**PROBLEM REQUIREMENTS**
The records that follow are to be repeated exactly, without any pictures.

**Revision comparison data**
━━━━━━━━

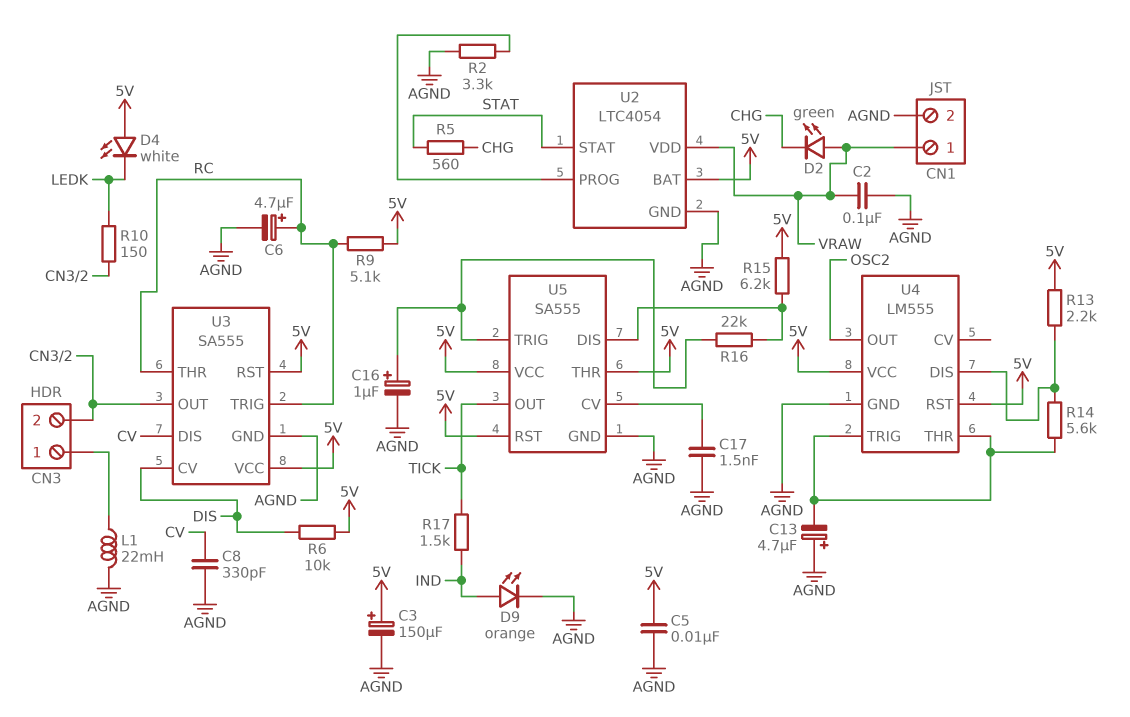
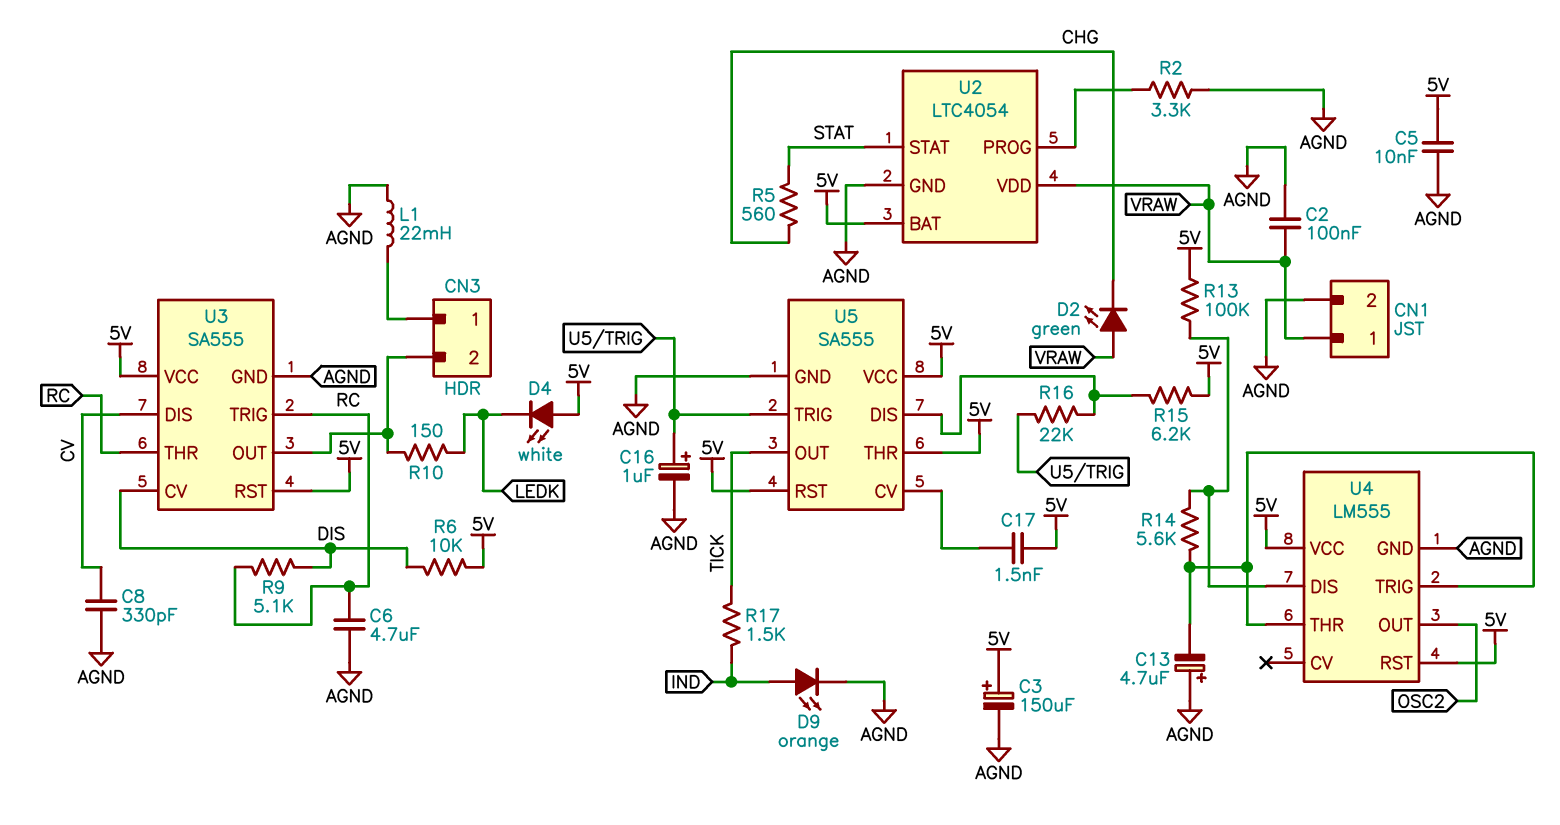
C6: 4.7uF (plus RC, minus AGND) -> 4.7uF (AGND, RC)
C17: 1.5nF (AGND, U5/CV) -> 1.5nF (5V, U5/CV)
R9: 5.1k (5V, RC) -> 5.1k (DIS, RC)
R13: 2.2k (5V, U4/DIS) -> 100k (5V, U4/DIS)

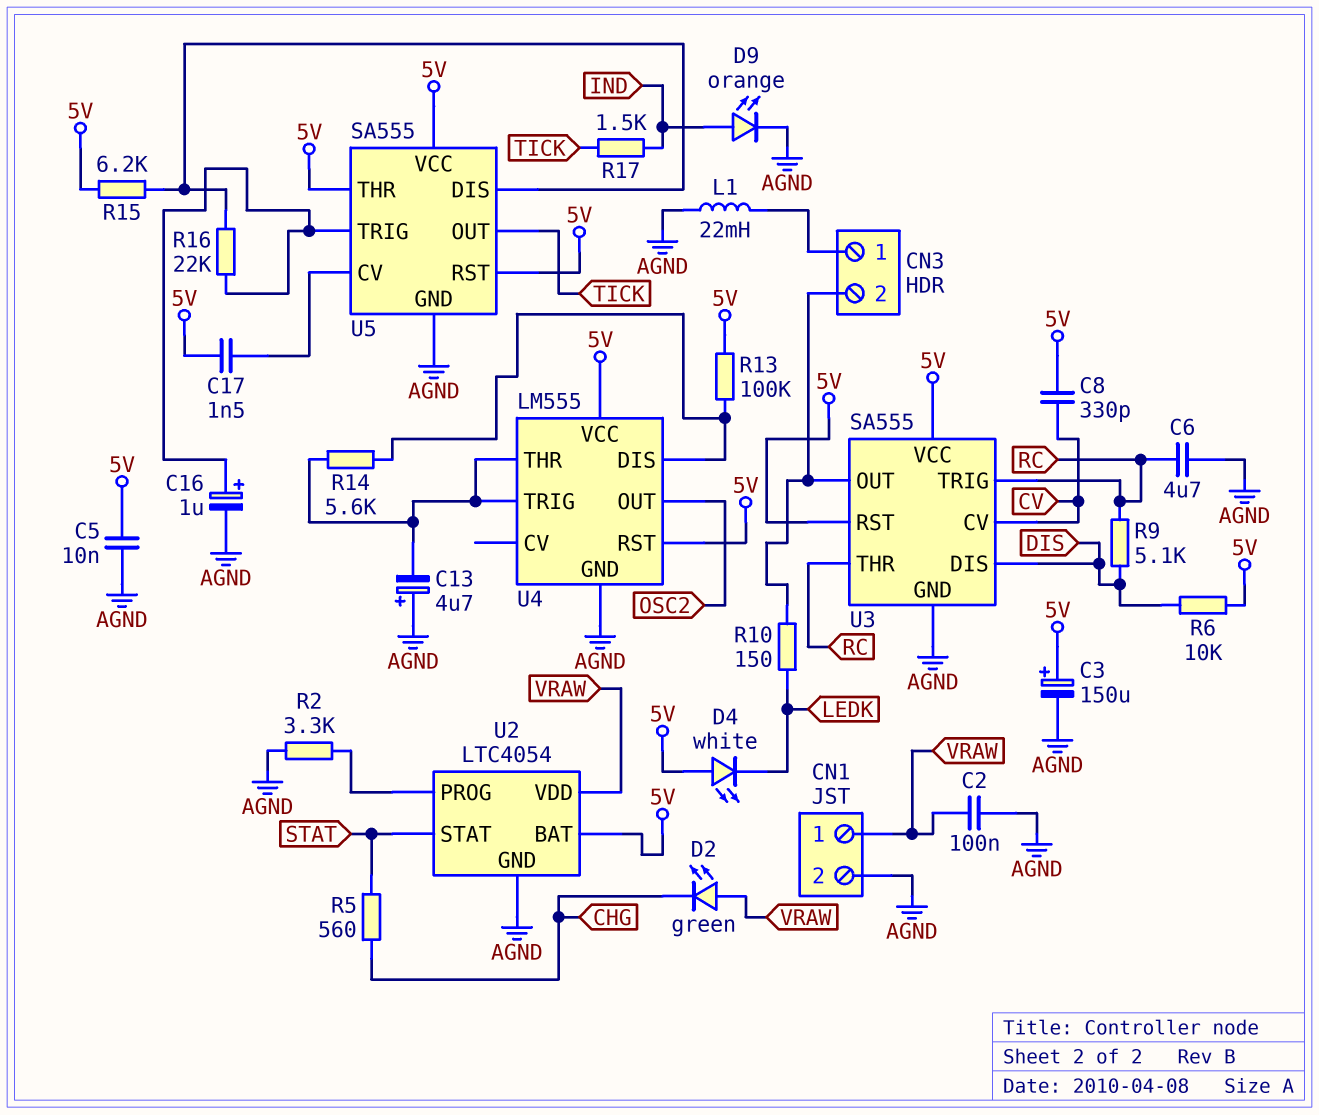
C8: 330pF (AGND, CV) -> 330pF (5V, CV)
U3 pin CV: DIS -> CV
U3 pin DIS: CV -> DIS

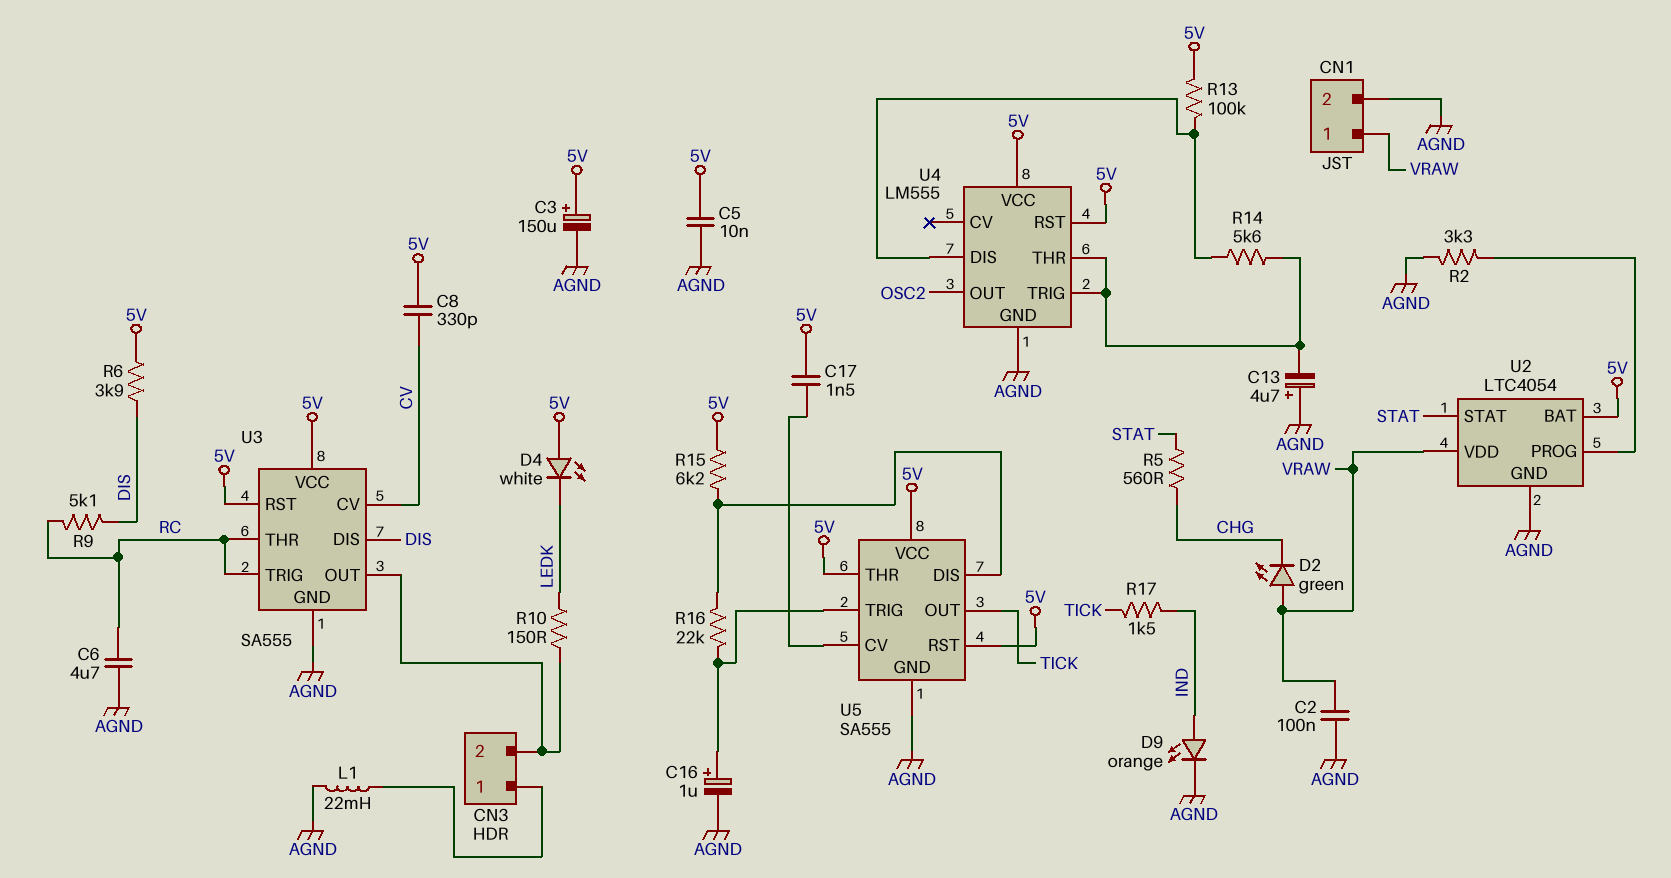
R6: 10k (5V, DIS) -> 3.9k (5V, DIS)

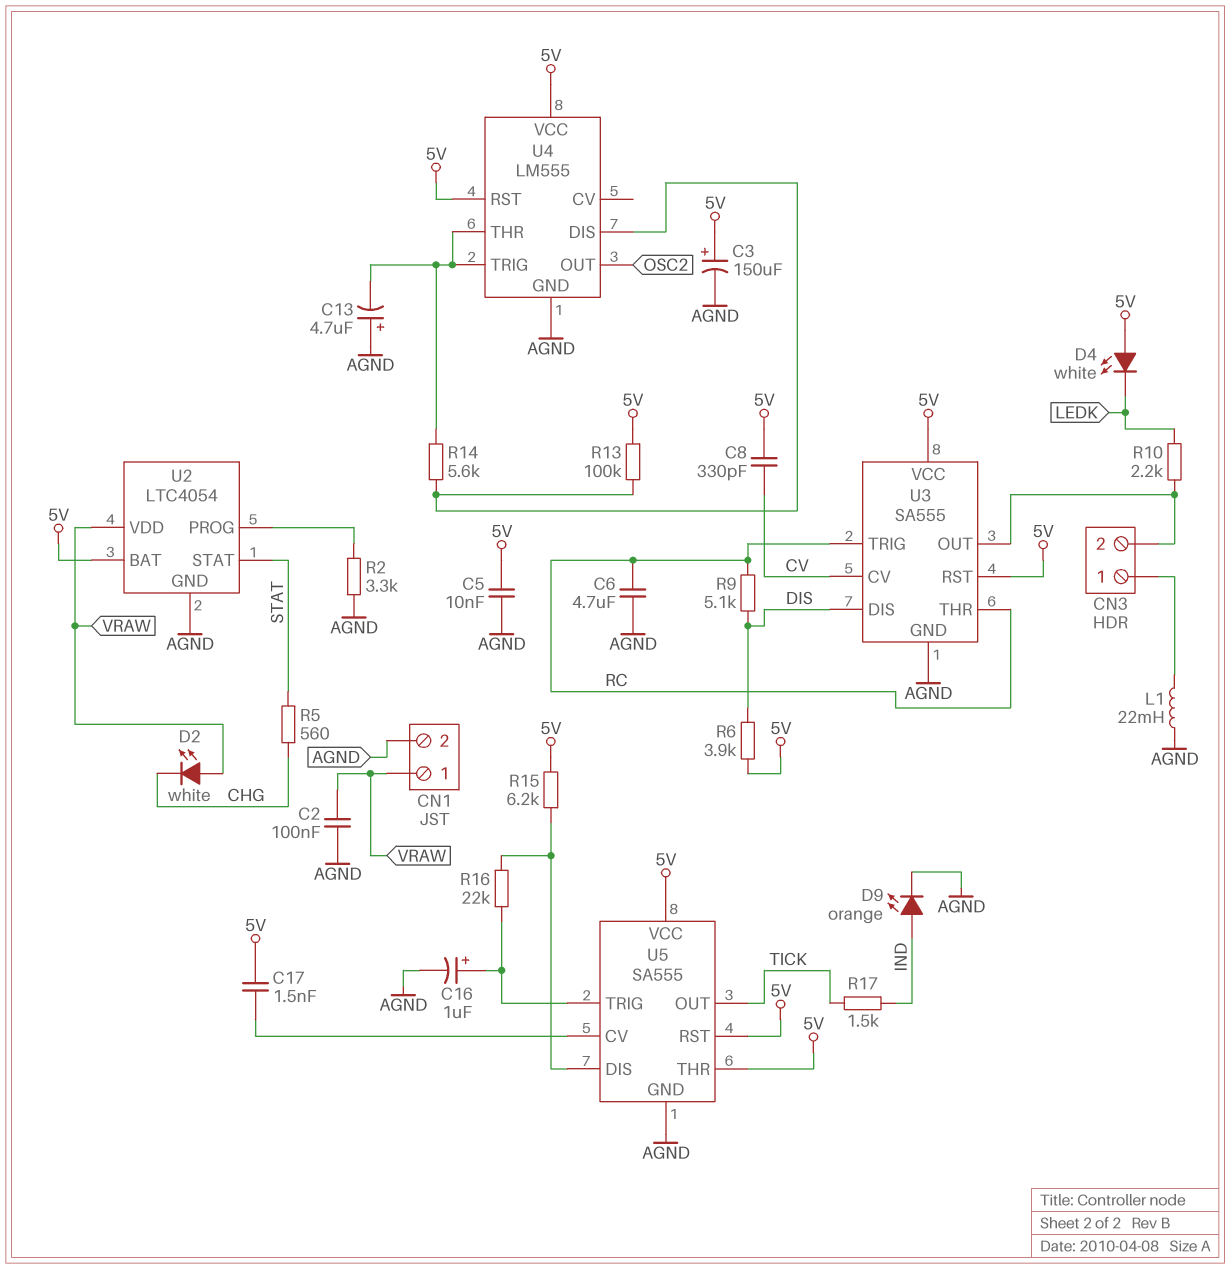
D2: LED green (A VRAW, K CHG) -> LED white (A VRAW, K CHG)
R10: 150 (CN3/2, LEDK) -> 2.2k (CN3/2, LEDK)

━━━━━━━━

**ANSWER TO THE PROBLEM**
C6: 4.7uF (plus RC, minus AGND) -> 4.7uF (AGND, RC)
C17: 1.5nF (AGND, U5/CV) -> 1.5nF (5V, U5/CV)
R9: 5.1k (5V, RC) -> 5.1k (DIS, RC)
R13: 2.2k (5V, U4/DIS) -> 100k (5V, U4/DIS)

C8: 330pF (AGND, CV) -> 330pF (5V, CV)
U3 pin CV: DIS -> CV
U3 pin DIS: CV -> DIS

R6: 10k (5V, DIS) -> 3.9k (5V, DIS)

D2: LED green (A VRAW, K CHG) -> LED white (A VRAW, K CHG)
R10: 150 (CN3/2, LEDK) -> 2.2k (CN3/2, LEDK)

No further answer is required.